_Task directions_
Begin with the line in which "turquoise cake: 4 -> 2" appears and end with the final line of the entries. Retype each one exactly and add nothing.

(Given entries)

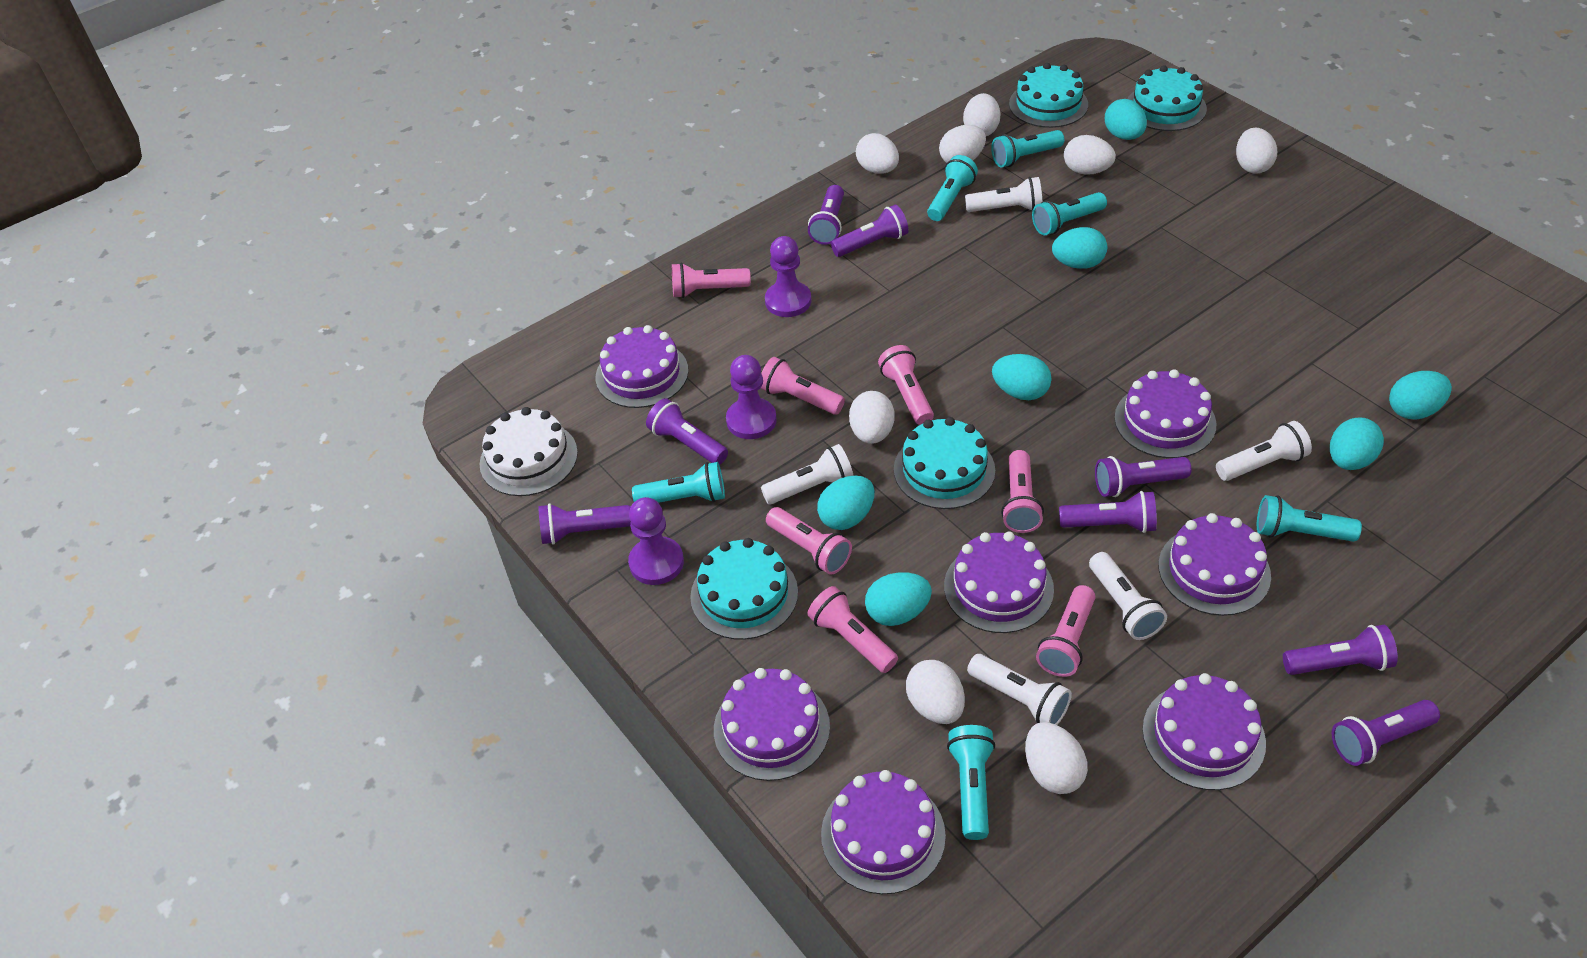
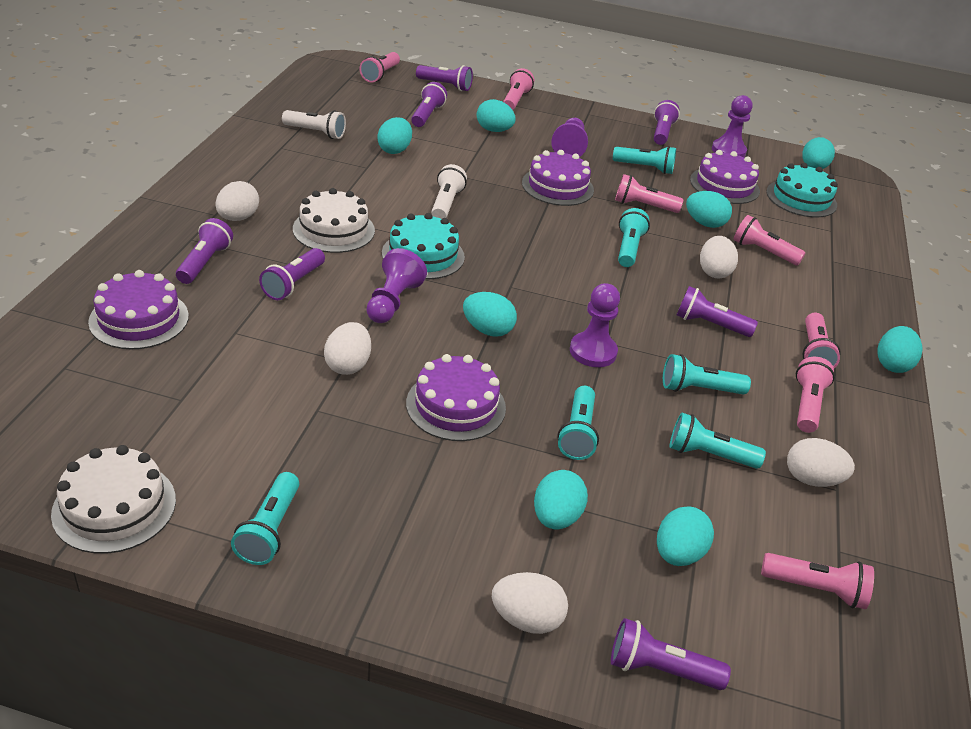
purple cake: 7 -> 4
purple flashlight: 8 -> 7
purple pawn: 3 -> 4
turquoise cake: 4 -> 2
turquoise egg: 7 -> 8
white cake: 1 -> 2
white egg: 8 -> 5
white flashlight: 5 -> 2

(End Given entries)

_Result for this exercise_
turquoise cake: 4 -> 2
turquoise egg: 7 -> 8
white cake: 1 -> 2
white egg: 8 -> 5
white flashlight: 5 -> 2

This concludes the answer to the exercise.